== Segment start ==

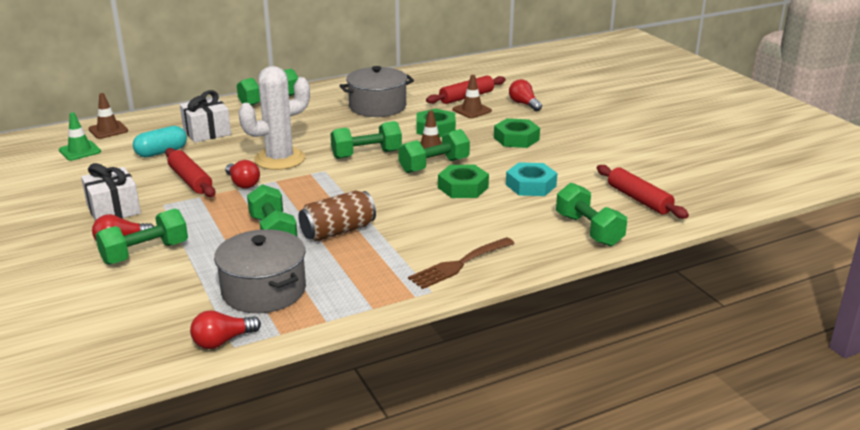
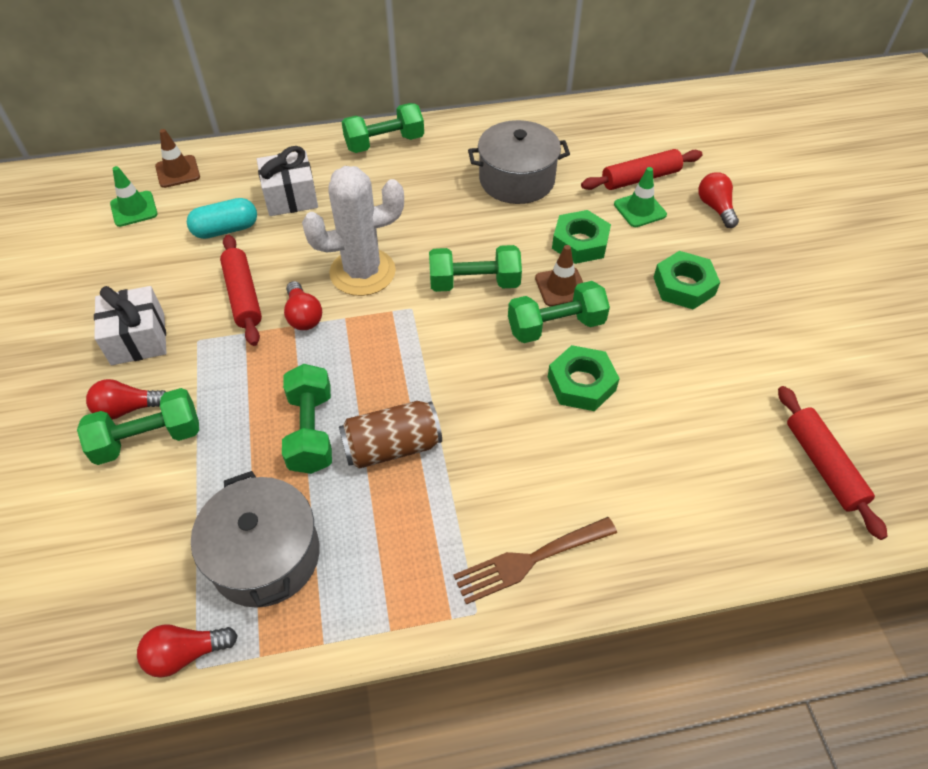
camera: 15 degrees right, 25 degrees up
(472, 110) = (640, 209): brown traffic cone -> green traffic cone
(531, 185) = (676, 398): turquoise nut -> none
(588, 230) = (730, 522): green dumbbell -> none

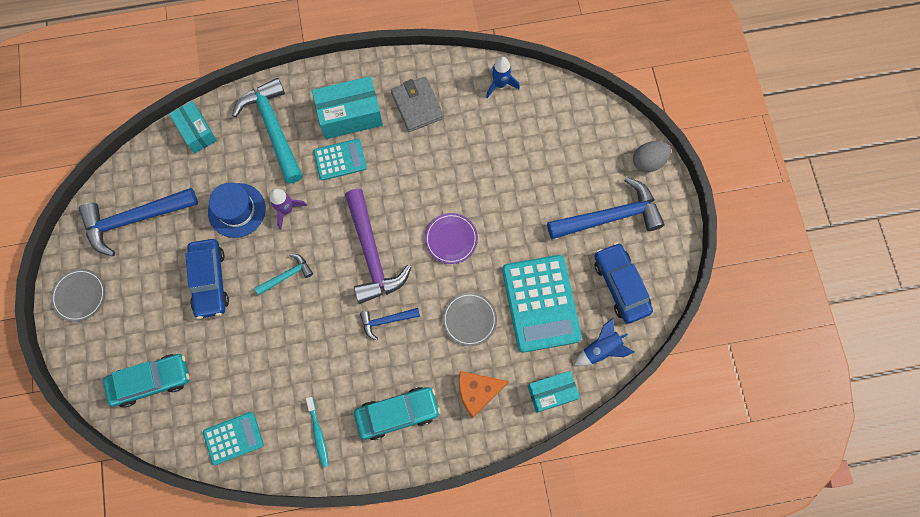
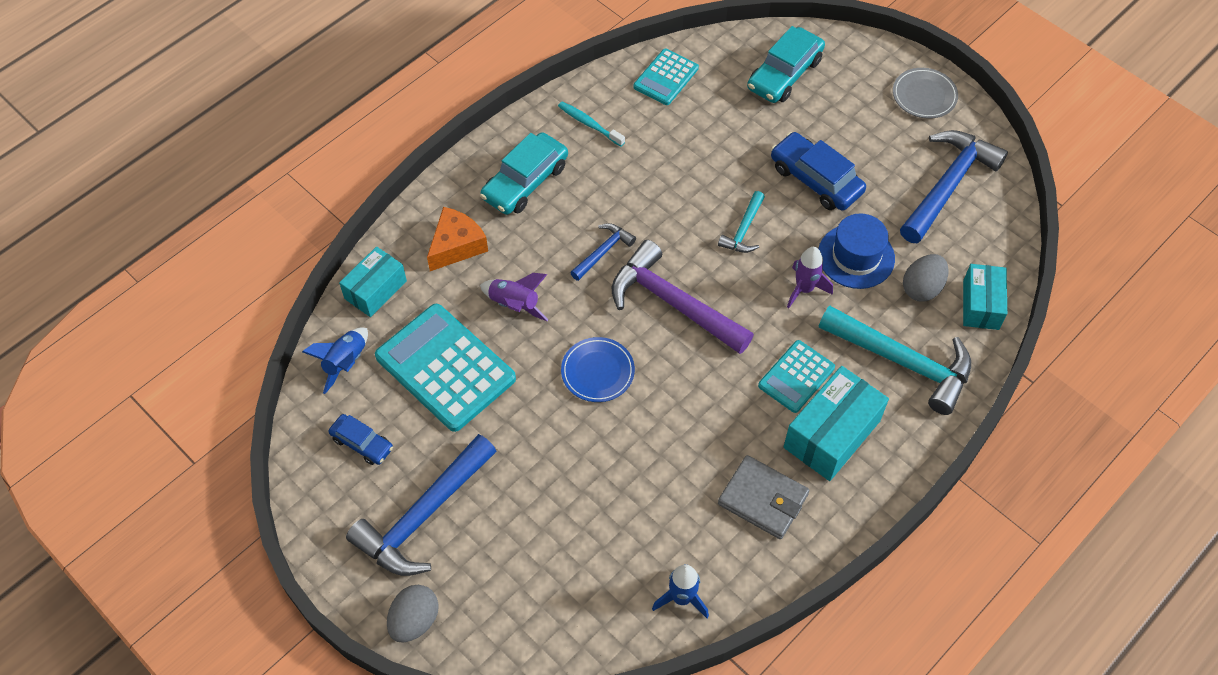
camera: 145 degrees right, 15 degrees down
(197, 132) = (981, 305): turquoise box -> turquoise box turned 75 degrees clockwise
(219, 164) = (922, 288): none -> grey egg
(451, 239) = (597, 371): purple plate -> blue plate
(469, 319) = (514, 305): grey plate -> purple rocket
(620, 285) = (362, 443): blue car -> blue car, size x0.60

== Segment end ==

*Exercise aim*: Pick every line of the data that includes the string "grey".

*Result for this task*:
(219, 164) = (922, 288): none -> grey egg
(469, 319) = (514, 305): grey plate -> purple rocket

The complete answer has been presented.